Entries supplied:
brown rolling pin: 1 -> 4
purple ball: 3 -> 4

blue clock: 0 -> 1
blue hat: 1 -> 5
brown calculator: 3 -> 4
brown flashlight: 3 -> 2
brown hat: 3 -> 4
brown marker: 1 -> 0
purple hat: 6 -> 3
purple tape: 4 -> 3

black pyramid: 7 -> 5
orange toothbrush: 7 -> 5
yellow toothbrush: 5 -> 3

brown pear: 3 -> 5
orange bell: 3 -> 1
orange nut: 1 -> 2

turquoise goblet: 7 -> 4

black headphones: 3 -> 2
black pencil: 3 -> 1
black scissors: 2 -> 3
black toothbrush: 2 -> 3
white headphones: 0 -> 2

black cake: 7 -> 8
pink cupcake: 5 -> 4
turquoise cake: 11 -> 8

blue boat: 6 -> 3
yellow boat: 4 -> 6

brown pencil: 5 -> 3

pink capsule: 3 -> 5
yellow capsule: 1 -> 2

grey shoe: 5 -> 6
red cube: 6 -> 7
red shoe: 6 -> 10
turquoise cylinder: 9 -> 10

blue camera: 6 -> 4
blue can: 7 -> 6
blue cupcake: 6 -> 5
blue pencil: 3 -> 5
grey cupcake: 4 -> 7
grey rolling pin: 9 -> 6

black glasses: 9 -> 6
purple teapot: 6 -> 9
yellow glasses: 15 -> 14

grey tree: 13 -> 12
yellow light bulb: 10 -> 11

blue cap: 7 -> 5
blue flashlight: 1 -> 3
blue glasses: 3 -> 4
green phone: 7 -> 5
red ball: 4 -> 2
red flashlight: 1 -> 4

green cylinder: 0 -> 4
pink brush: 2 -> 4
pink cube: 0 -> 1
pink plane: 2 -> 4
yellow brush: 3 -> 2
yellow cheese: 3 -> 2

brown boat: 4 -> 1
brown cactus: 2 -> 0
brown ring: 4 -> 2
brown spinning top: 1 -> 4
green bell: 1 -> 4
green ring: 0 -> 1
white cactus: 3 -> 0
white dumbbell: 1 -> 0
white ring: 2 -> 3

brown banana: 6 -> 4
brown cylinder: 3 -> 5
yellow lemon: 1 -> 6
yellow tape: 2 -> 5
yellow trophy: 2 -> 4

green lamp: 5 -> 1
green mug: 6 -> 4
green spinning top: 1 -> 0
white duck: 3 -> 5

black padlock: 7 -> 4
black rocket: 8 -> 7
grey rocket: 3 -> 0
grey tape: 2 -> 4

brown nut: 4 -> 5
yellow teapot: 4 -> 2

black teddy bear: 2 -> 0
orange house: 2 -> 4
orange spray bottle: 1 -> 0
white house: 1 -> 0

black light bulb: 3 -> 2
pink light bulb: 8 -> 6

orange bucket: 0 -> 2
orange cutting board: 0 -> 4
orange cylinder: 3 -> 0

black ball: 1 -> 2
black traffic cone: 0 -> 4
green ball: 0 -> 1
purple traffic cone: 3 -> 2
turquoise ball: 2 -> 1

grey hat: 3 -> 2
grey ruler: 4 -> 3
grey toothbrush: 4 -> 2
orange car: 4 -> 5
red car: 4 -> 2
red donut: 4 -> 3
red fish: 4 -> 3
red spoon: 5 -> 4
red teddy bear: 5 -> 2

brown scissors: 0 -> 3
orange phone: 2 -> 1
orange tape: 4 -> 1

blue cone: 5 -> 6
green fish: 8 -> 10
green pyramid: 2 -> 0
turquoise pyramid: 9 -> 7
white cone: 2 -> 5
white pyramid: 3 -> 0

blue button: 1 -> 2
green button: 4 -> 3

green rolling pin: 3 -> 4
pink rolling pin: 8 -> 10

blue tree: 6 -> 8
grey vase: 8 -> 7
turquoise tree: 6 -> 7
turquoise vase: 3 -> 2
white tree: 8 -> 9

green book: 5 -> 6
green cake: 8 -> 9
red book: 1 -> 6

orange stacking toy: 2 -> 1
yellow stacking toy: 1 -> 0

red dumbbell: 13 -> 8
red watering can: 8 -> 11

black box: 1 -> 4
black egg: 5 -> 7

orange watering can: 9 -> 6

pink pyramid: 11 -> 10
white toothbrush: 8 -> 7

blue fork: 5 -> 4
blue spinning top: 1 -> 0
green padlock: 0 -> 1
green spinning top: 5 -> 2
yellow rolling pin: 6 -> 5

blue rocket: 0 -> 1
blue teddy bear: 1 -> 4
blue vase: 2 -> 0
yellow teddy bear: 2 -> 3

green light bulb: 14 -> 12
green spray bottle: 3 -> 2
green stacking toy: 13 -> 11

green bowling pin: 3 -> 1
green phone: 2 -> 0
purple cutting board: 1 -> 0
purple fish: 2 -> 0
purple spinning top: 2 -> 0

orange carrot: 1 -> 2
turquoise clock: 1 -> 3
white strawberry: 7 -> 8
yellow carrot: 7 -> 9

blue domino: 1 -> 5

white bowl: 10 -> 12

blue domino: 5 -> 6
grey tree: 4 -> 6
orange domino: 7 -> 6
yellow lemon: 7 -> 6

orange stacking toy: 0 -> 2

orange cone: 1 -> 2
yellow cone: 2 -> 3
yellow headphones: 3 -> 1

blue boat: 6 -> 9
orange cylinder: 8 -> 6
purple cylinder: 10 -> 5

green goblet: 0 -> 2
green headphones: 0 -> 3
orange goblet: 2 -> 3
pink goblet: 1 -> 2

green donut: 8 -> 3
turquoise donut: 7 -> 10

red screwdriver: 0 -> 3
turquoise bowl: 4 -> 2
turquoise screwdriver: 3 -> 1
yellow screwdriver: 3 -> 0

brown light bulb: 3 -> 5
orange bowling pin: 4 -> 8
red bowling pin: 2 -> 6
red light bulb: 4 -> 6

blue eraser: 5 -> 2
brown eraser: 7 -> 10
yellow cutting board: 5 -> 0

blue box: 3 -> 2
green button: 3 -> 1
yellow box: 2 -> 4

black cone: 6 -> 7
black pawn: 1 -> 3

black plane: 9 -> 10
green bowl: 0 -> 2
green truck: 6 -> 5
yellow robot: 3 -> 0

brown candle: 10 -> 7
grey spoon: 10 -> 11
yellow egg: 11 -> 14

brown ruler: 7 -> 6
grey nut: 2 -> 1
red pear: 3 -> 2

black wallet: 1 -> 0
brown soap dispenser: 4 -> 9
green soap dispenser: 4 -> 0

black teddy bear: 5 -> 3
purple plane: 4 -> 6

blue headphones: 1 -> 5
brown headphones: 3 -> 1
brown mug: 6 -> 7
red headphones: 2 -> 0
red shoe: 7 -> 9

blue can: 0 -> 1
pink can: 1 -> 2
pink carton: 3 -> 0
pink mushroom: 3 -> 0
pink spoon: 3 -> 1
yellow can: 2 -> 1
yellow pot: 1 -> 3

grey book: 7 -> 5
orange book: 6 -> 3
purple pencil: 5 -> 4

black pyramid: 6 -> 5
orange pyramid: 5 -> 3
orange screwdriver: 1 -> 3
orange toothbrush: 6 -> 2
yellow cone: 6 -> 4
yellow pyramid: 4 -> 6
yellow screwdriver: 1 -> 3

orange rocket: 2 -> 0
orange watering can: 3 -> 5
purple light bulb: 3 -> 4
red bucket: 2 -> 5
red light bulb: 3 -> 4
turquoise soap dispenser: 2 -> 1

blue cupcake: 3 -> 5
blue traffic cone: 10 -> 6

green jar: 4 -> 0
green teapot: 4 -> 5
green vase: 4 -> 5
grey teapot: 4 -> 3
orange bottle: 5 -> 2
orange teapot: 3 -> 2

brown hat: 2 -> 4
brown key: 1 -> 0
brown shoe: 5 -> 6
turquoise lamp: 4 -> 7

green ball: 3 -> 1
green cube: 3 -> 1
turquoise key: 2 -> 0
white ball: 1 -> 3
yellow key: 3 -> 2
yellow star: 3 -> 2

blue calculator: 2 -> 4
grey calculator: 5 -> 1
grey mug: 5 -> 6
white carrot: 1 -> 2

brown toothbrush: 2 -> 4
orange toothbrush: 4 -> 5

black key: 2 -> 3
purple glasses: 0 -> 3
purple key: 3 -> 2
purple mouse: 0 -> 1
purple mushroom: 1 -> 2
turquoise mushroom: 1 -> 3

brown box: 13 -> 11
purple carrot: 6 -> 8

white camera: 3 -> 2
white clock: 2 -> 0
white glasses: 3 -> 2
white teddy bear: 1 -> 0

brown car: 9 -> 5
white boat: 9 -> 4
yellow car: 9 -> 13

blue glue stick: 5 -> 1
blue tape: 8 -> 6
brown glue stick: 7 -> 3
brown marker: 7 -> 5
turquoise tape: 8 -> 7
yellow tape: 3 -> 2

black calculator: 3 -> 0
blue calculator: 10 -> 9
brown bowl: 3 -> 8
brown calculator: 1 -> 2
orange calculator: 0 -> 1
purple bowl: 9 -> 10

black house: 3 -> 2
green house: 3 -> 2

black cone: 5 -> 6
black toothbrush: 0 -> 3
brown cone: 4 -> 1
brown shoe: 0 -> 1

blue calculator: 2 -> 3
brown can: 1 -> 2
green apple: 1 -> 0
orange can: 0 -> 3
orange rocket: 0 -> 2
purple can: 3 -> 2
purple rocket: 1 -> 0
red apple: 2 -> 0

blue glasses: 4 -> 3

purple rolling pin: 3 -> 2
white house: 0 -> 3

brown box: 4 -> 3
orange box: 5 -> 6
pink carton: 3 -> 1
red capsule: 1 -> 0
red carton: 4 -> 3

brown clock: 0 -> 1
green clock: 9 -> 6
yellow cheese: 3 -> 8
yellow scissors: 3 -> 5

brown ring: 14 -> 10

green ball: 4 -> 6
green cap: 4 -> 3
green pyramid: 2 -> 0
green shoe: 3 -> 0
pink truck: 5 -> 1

Problem description: Retype exactly the lines above, from the one with "blue boat: 6 -> 3" through the one with "blue pencil: 3 -> 5", inclusive.

Exercise result:
blue boat: 6 -> 3
yellow boat: 4 -> 6

brown pencil: 5 -> 3

pink capsule: 3 -> 5
yellow capsule: 1 -> 2

grey shoe: 5 -> 6
red cube: 6 -> 7
red shoe: 6 -> 10
turquoise cylinder: 9 -> 10

blue camera: 6 -> 4
blue can: 7 -> 6
blue cupcake: 6 -> 5
blue pencil: 3 -> 5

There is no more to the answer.